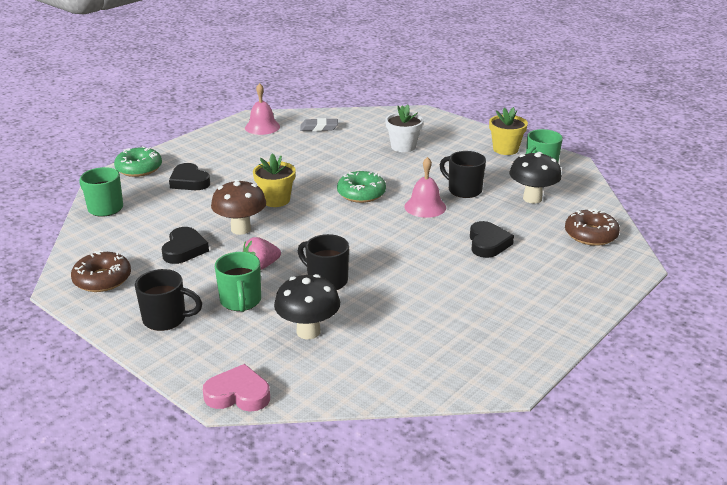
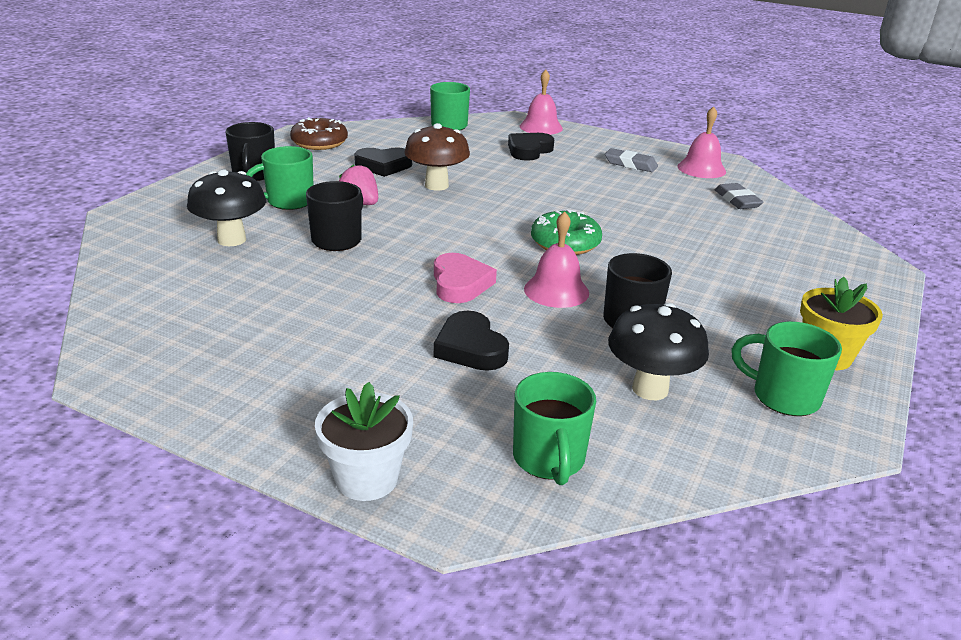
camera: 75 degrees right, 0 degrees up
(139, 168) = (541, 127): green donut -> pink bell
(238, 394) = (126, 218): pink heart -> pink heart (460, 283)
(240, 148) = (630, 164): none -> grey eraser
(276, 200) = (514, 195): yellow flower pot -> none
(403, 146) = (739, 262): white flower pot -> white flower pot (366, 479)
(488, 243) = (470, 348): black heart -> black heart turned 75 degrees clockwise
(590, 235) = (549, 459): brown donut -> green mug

--------------------

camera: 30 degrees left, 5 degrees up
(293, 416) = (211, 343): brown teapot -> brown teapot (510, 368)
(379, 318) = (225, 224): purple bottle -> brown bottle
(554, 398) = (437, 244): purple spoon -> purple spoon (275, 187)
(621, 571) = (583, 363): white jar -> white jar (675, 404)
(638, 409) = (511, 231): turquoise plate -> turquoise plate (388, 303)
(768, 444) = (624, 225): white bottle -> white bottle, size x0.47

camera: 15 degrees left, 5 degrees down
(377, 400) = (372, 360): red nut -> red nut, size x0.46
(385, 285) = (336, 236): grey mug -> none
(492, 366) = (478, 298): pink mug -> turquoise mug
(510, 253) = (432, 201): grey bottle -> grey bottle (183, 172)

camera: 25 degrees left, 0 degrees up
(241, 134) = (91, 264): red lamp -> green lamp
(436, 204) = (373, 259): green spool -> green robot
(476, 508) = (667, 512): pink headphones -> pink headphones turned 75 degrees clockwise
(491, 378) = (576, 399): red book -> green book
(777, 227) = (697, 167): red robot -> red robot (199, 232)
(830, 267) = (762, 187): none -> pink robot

--------------------

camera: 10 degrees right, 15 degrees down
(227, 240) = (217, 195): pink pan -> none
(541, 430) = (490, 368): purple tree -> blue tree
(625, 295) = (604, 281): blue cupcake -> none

--------------------

**Task to complete**
Take from the material above the lines running from the one with "(491, 378) = (576, 399): red" through the one with "(830, 267) = (762, 187): none -> pink robot", and repeat them exactly, with nothing else.

**Answer section**
(491, 378) = (576, 399): red book -> green book
(777, 227) = (697, 167): red robot -> red robot (199, 232)
(830, 267) = (762, 187): none -> pink robot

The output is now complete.